EXERCISE
Find every line in the rows below that contains the string "acciaccatura", matching case exactly, and copy each of those lines.

(Dataset excerpts)
══════
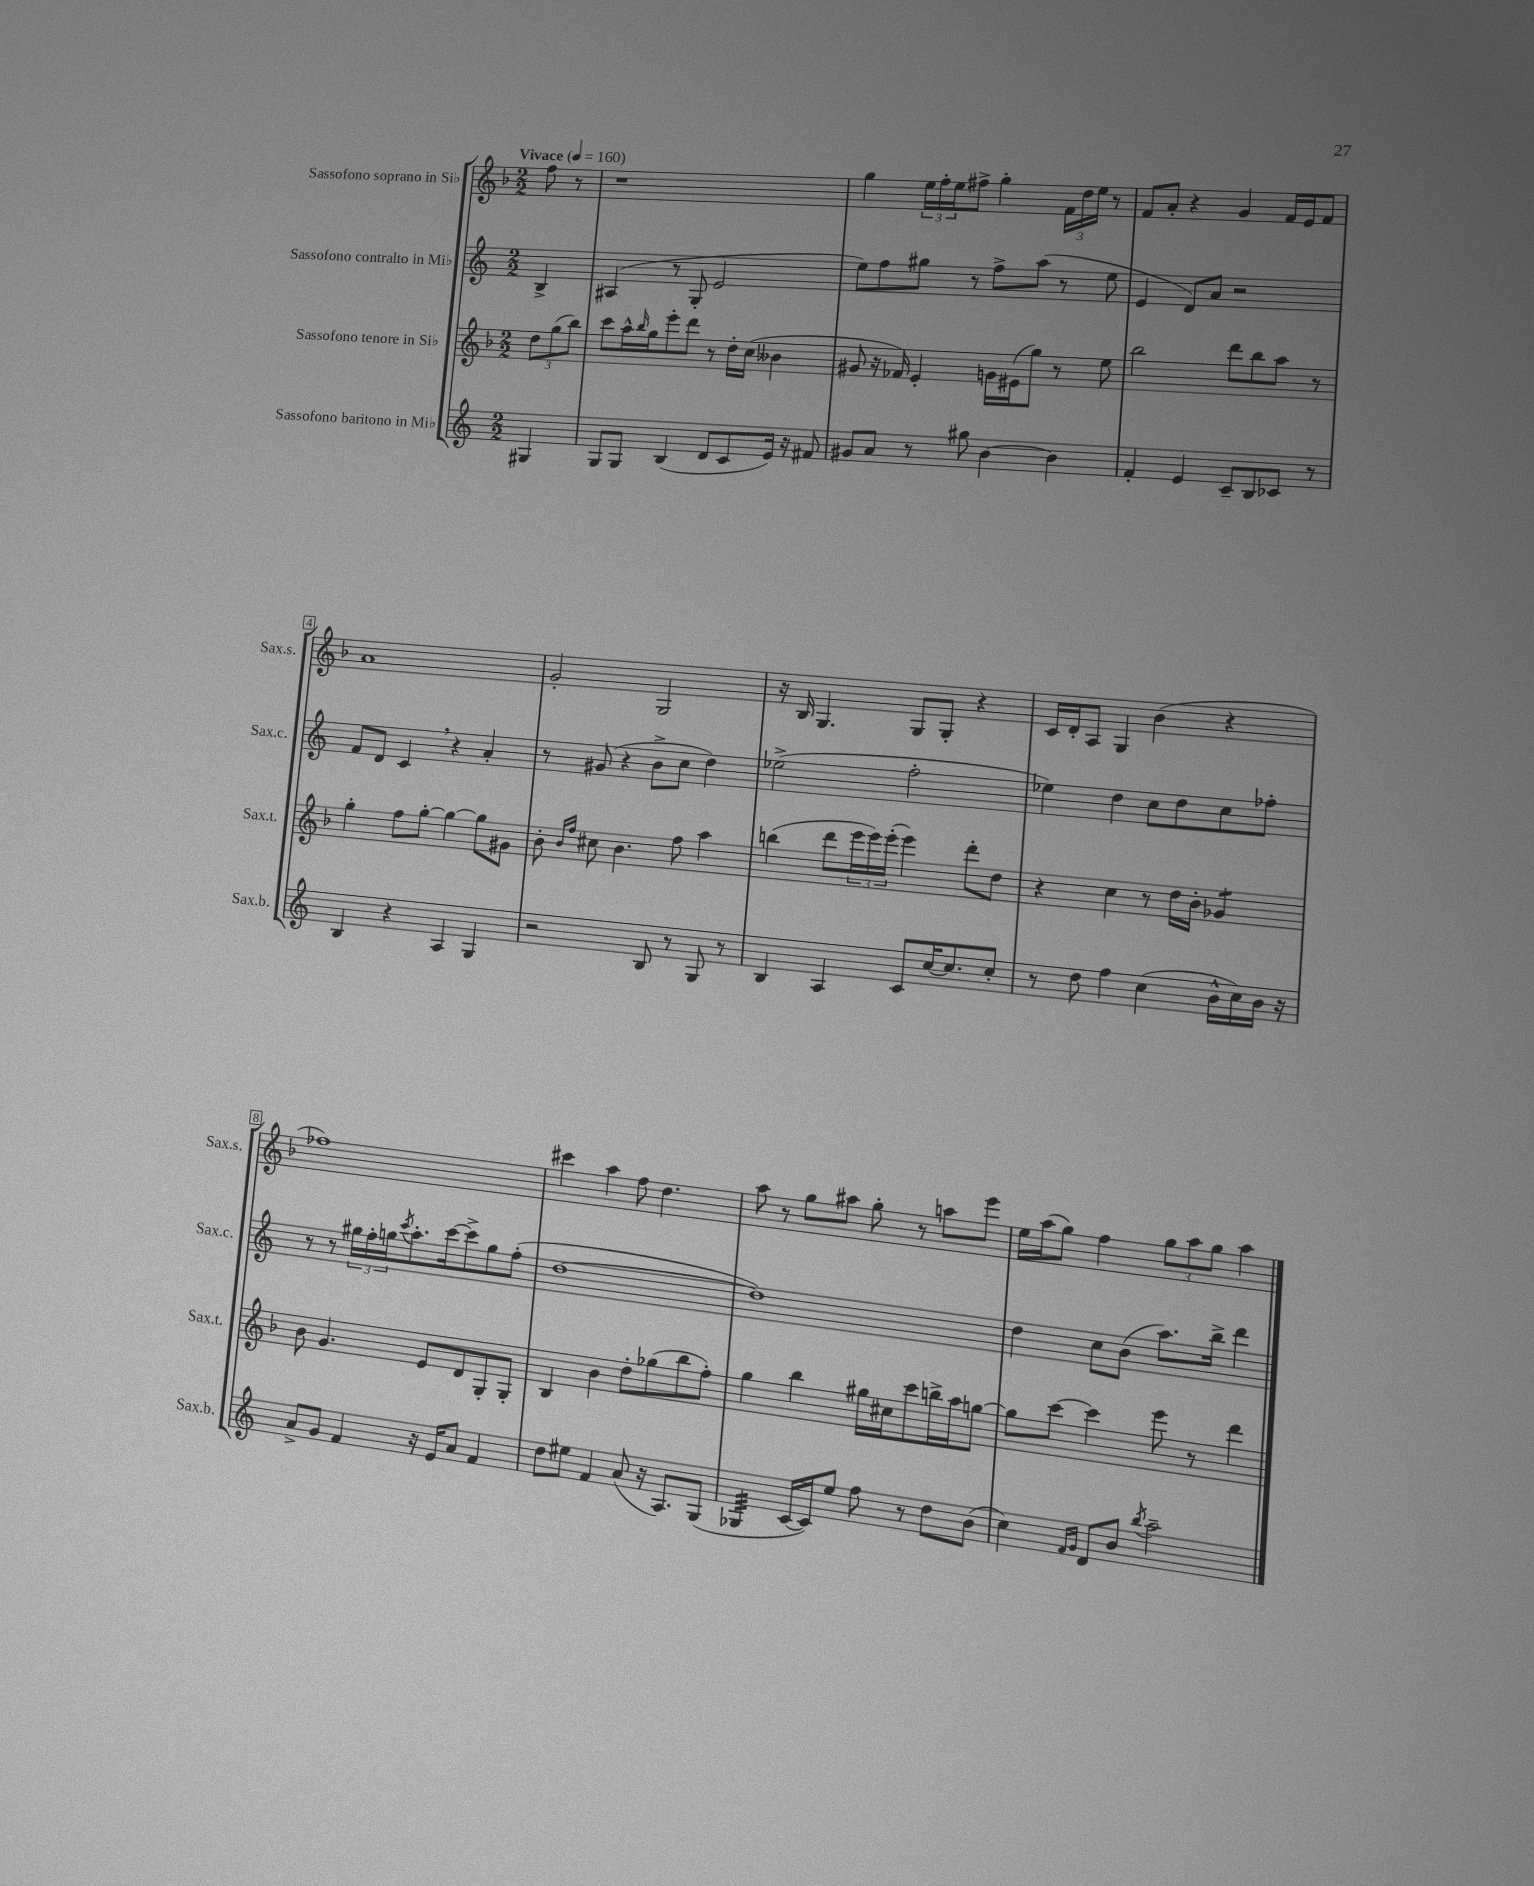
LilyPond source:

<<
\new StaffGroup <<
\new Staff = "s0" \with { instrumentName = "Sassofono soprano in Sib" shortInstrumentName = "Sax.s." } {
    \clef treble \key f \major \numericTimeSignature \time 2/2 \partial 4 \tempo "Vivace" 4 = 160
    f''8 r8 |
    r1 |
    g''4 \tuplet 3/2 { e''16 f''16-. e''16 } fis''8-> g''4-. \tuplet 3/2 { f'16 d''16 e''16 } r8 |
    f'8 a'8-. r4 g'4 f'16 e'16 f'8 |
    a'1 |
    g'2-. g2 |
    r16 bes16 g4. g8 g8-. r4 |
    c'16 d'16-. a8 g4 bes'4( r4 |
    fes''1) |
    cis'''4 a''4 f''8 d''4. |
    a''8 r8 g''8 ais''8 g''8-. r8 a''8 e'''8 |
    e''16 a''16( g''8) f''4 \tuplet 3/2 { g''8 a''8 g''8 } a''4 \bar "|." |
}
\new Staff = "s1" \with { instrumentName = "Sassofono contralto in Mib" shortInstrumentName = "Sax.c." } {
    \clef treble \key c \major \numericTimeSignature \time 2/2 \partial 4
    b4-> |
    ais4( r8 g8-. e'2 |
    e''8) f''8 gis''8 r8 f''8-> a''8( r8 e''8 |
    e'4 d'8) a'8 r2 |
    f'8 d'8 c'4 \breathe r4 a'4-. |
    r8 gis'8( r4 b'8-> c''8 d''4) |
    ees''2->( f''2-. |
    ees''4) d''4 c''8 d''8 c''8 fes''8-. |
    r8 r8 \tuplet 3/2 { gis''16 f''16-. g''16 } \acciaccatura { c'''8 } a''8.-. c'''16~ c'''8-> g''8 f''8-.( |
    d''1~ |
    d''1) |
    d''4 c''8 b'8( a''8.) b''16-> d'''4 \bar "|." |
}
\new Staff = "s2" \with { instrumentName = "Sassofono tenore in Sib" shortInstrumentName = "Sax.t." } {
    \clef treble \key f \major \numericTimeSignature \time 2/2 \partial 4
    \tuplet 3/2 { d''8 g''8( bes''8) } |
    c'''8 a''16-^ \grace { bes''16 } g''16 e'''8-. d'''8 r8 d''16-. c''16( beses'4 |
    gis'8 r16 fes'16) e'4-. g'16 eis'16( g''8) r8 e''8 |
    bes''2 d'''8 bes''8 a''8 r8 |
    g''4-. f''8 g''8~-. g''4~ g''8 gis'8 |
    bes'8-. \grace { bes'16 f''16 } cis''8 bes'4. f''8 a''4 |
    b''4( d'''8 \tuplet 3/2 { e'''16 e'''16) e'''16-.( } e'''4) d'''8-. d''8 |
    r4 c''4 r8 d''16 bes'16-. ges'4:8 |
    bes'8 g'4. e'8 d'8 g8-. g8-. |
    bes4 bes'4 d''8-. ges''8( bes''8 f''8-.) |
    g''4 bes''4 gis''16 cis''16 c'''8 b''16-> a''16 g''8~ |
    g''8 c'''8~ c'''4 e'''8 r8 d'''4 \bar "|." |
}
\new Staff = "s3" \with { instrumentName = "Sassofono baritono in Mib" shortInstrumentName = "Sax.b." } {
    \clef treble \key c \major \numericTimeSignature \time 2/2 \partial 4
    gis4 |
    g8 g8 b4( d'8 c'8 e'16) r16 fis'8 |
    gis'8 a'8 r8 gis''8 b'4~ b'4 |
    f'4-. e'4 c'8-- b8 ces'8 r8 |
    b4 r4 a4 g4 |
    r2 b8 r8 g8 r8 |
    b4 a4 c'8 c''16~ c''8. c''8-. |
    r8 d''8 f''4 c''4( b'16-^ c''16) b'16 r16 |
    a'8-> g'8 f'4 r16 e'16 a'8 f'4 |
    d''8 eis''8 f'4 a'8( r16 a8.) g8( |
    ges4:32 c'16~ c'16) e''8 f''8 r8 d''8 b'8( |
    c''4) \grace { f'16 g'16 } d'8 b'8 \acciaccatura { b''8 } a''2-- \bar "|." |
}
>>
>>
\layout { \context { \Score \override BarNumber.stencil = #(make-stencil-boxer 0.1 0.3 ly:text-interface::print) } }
══════
ANSWER IN FULL
    r8 r8 \tuplet 3/2 { gis''16 f''16-. g''16 } \acciaccatura { c'''8 } a''8.-. c'''16~ c'''8-> g''8 f''8-.( |
    c''4) \grace { f'16 g'16 } d'8 b'8 \acciaccatura { b''8 } a''2-- \bar "|." |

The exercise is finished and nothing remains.